> [DATA IN THIS EXERCISE]
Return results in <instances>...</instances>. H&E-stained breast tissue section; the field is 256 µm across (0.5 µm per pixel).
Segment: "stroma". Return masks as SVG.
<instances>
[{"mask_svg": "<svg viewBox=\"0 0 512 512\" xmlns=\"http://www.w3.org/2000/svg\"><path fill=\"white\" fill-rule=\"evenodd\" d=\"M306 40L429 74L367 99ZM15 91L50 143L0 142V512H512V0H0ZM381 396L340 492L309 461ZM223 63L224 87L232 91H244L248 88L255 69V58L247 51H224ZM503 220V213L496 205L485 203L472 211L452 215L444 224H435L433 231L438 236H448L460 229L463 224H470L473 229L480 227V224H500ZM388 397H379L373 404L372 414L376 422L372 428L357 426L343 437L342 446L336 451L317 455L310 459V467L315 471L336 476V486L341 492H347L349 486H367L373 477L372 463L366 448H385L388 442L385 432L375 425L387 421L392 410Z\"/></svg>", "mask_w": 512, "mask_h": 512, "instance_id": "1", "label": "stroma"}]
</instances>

> [SET EXERCISE]
Produce an exact copy of all the records.

> [FINISHED TASK]
Return results in <instances>...</instances>. H&E-stained breast tissue section; the field is 256 µm across (0.5 µm per pixel).
Segment: "stroma". Return masks as SVG.
<instances>
[{"mask_svg": "<svg viewBox=\"0 0 512 512\" xmlns=\"http://www.w3.org/2000/svg\"><path fill=\"white\" fill-rule=\"evenodd\" d=\"M306 40L429 74L367 99ZM15 91L50 143L0 142V512H512V0H0ZM381 396L340 492L309 461ZM223 63L224 87L232 91H244L248 88L255 69V58L247 51H224ZM503 220V213L496 205L485 203L472 211L452 215L444 224H435L433 231L438 236H448L460 229L463 224H470L473 229L480 227V224H500ZM388 397H379L373 404L372 414L376 422L372 428L357 426L343 437L342 446L336 451L317 455L310 459V467L315 471L336 476V486L341 492H347L349 486H367L373 477L372 463L366 448H385L388 442L385 432L375 425L387 421L392 410Z\"/></svg>", "mask_w": 512, "mask_h": 512, "instance_id": "1", "label": "stroma"}]
</instances>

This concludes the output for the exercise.